▸ WORK ORDER: Would you return every entry below exactly as written, without its images?

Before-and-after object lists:
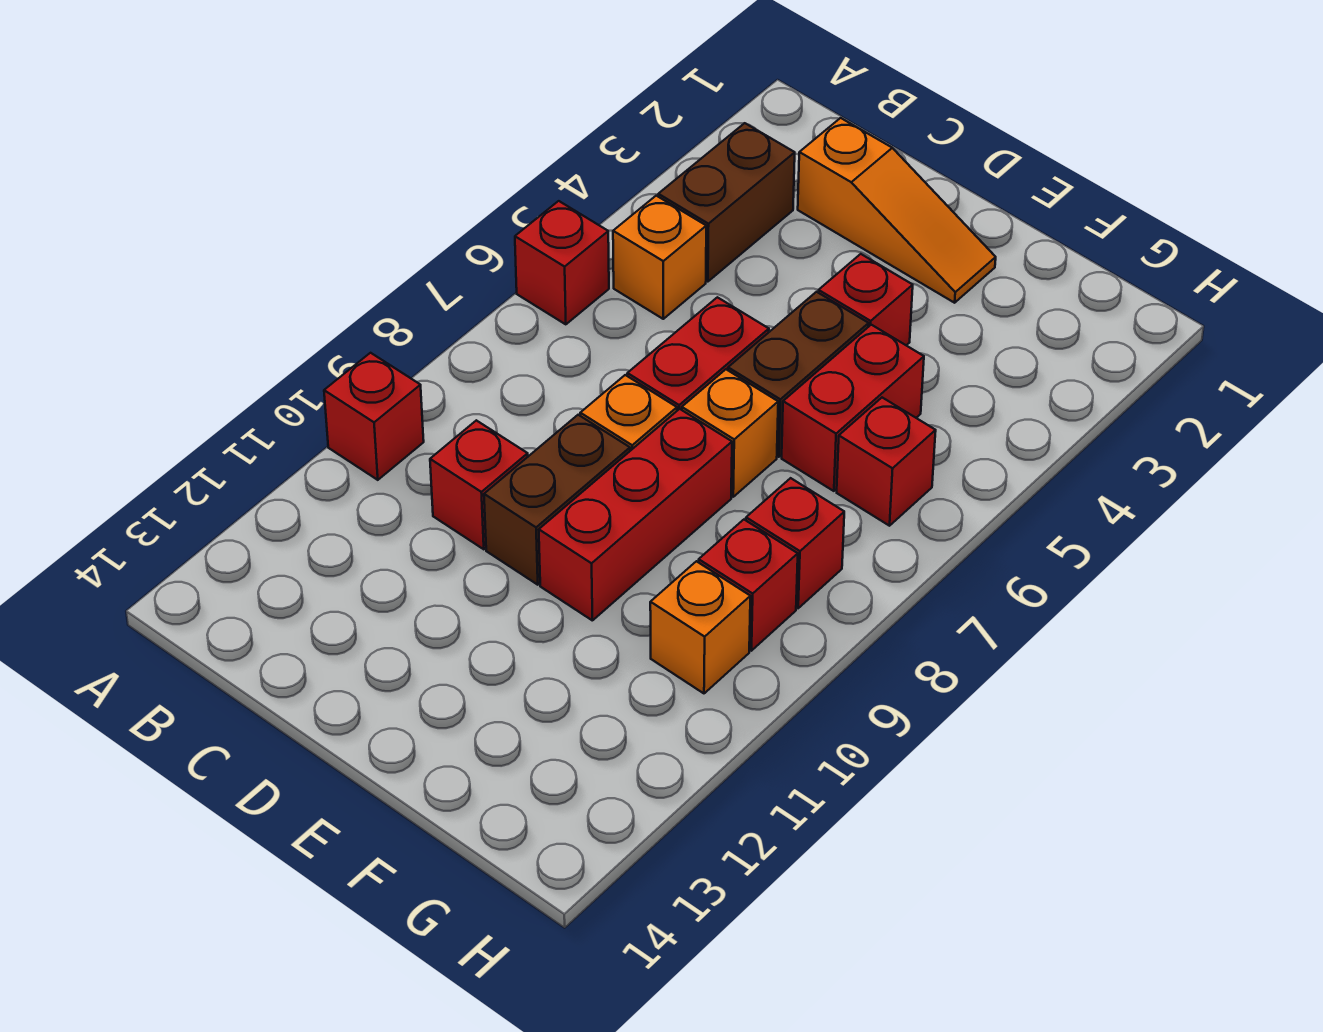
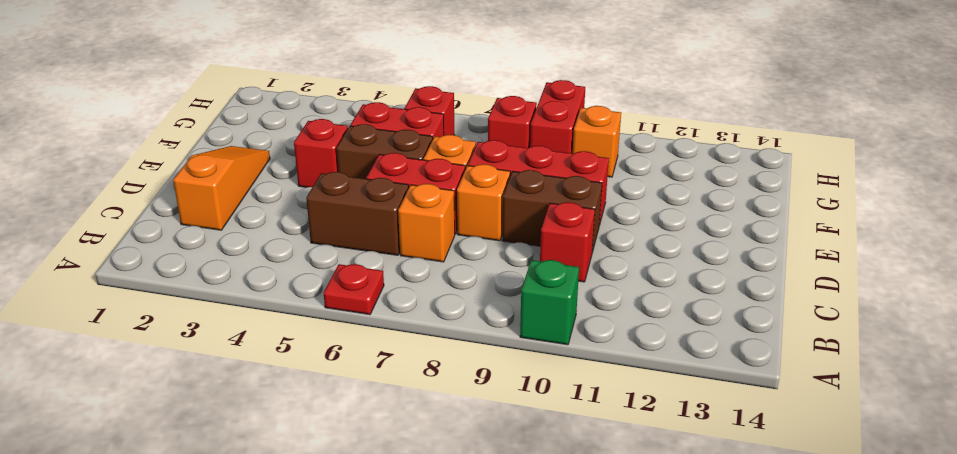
red brick A6 level 1 -> red plate A6 level 1
red brick A10 level 1 -> green brick A10 level 1
brown brick B3:B4 level 1 -> brown brick C5:C6 level 1
orange brick B5 level 1 -> orange brick C7 level 1
red brick G9 level 1 -> red brick G9:H9 level 1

▸ EXERCISE RESPONSE:
red brick A6 level 1 -> red plate A6 level 1
red brick A10 level 1 -> green brick A10 level 1
brown brick B3:B4 level 1 -> brown brick C5:C6 level 1
orange brick B5 level 1 -> orange brick C7 level 1
red brick G9 level 1 -> red brick G9:H9 level 1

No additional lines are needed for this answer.